> [What to do] In the records below, find the line with "red camera: 2 -> 3" and the line with "turquoise car: 1 -> 4". Print both exactly, along with every line between them, and no other line.

*** Information given Section Begins ***

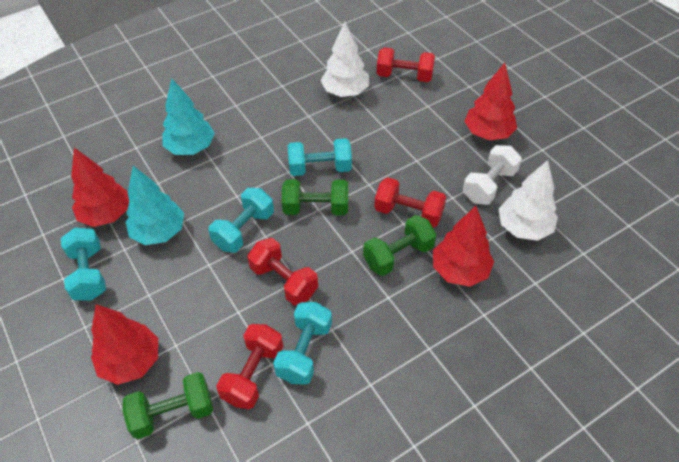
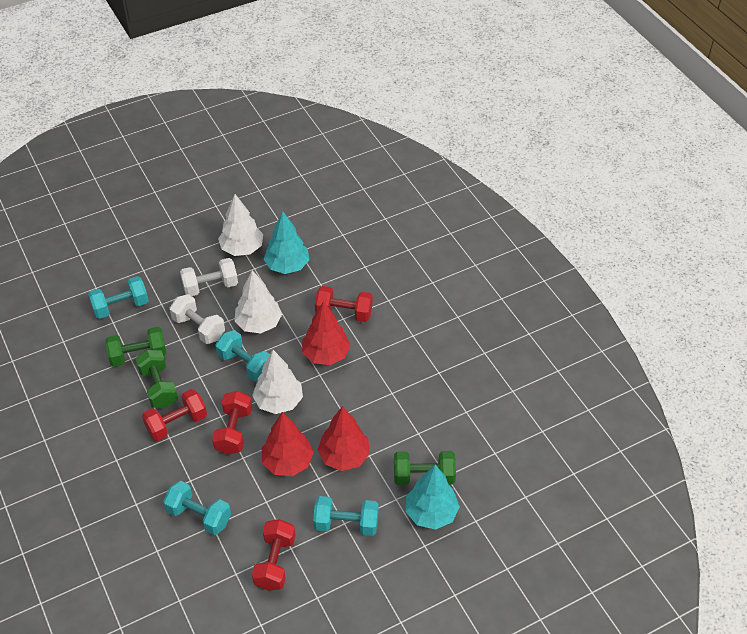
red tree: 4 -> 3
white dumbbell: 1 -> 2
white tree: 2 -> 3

*** Information given Section Ends ***
*** Information given Section Begins ***

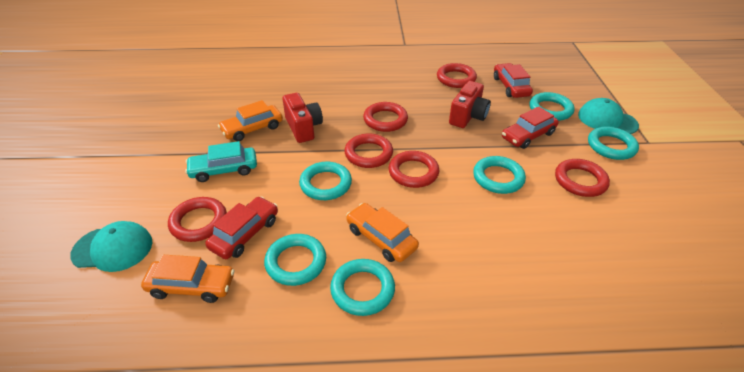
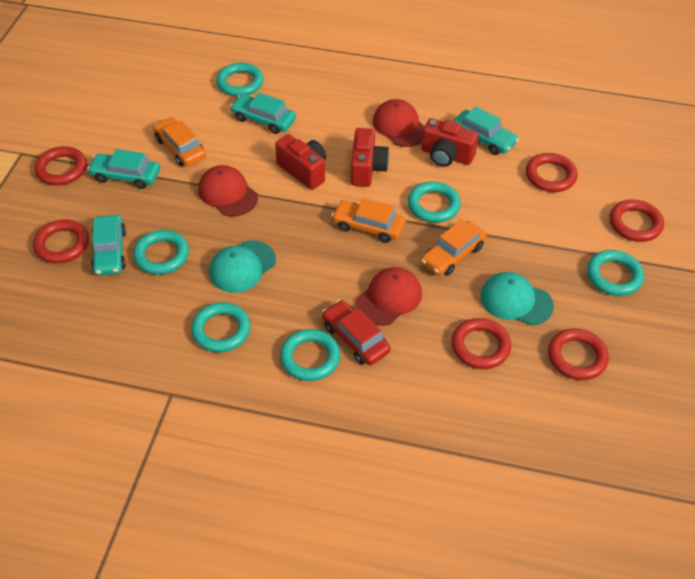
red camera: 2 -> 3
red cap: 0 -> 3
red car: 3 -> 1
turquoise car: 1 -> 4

*** Information given Section Ends ***

> [Response to this exercise]
red camera: 2 -> 3
red cap: 0 -> 3
red car: 3 -> 1
turquoise car: 1 -> 4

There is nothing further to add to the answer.